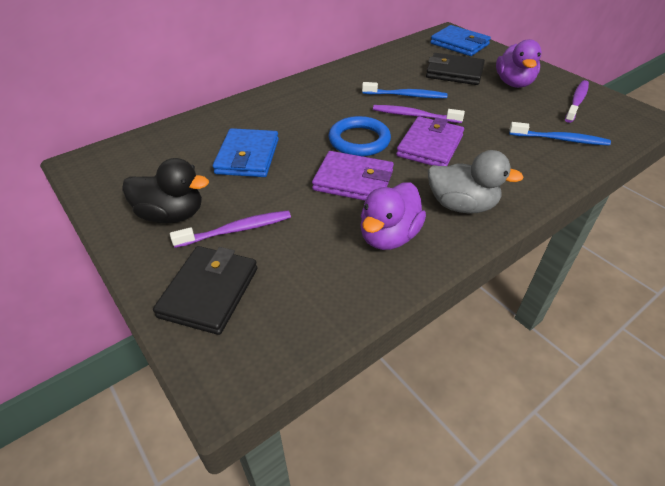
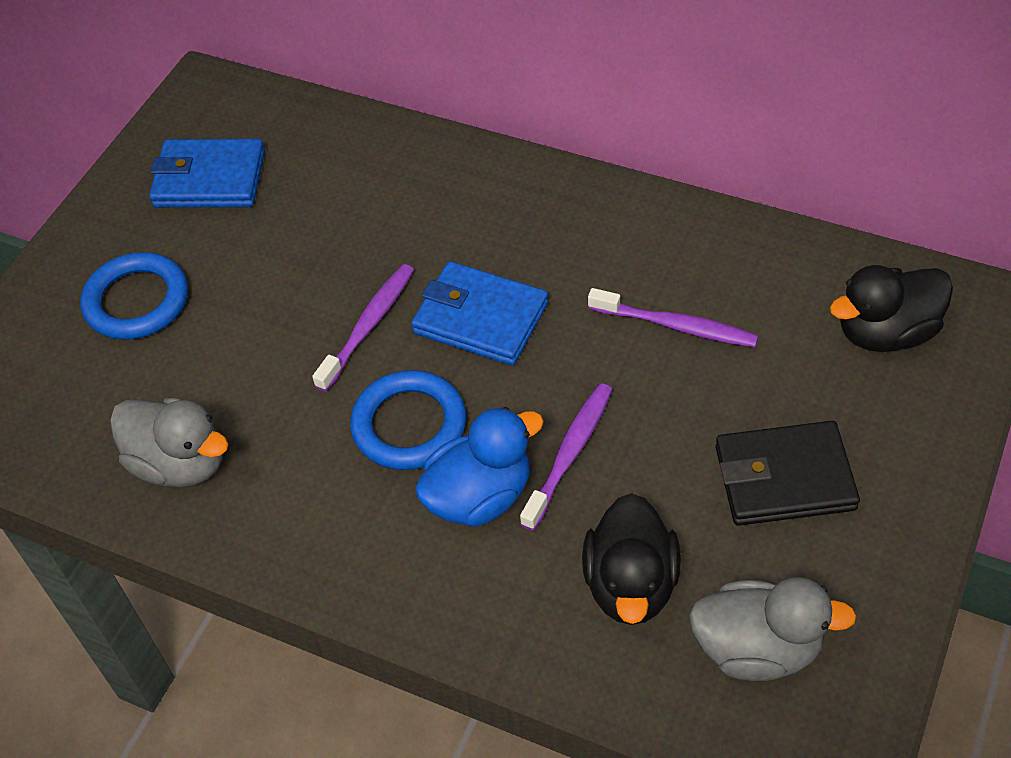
black duck: 1 -> 2
black wallet: 2 -> 1
blue duck: 0 -> 1
blue ring: 1 -> 2
blue toothbrush: 2 -> 0
grey duck: 1 -> 2
purple duck: 2 -> 0
purple wallet: 2 -> 0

Your task
Give back the material exactly as written, images excluded.

Solution
black duck: 1 -> 2
black wallet: 2 -> 1
blue duck: 0 -> 1
blue ring: 1 -> 2
blue toothbrush: 2 -> 0
grey duck: 1 -> 2
purple duck: 2 -> 0
purple wallet: 2 -> 0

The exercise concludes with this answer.